#### [THE INPUT]
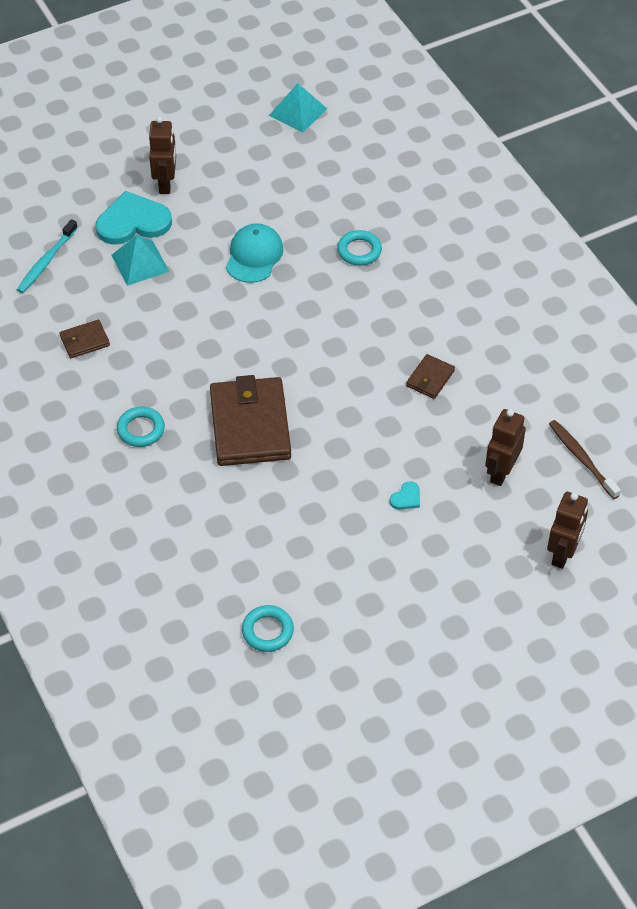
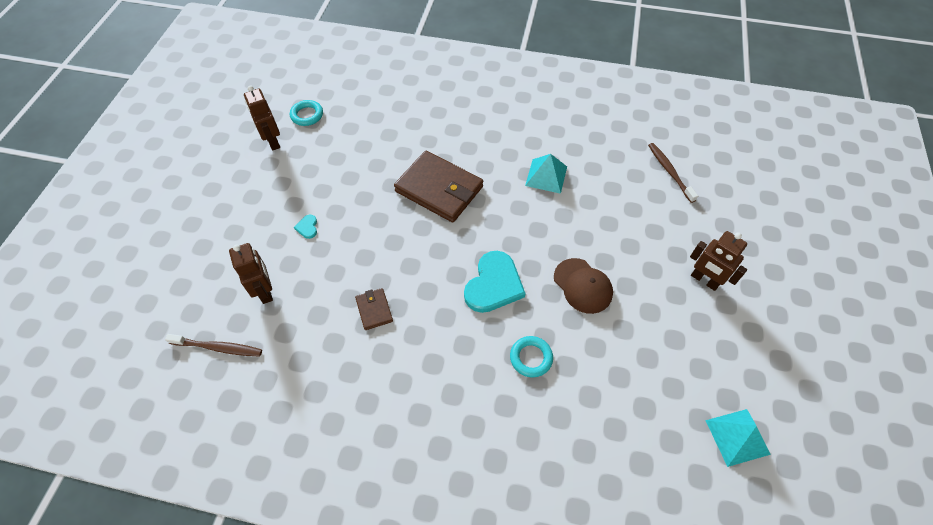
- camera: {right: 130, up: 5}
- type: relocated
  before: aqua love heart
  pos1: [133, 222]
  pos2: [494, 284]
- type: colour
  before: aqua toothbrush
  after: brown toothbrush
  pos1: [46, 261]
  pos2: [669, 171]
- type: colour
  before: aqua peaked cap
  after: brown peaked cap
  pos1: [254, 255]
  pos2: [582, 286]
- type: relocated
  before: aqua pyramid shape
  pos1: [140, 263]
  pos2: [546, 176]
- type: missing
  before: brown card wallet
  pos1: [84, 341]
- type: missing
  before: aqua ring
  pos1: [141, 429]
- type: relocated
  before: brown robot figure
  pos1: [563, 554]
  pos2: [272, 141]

#### [WHAT IS BEING ASKED]
All lines that contain the word "before" should be copied from the listing.

#### [TASK OUTPUT]
  before: aqua love heart
  before: aqua toothbrush
  before: aqua peaked cap
  before: aqua pyramid shape
  before: brown card wallet
  before: aqua ring
  before: brown robot figure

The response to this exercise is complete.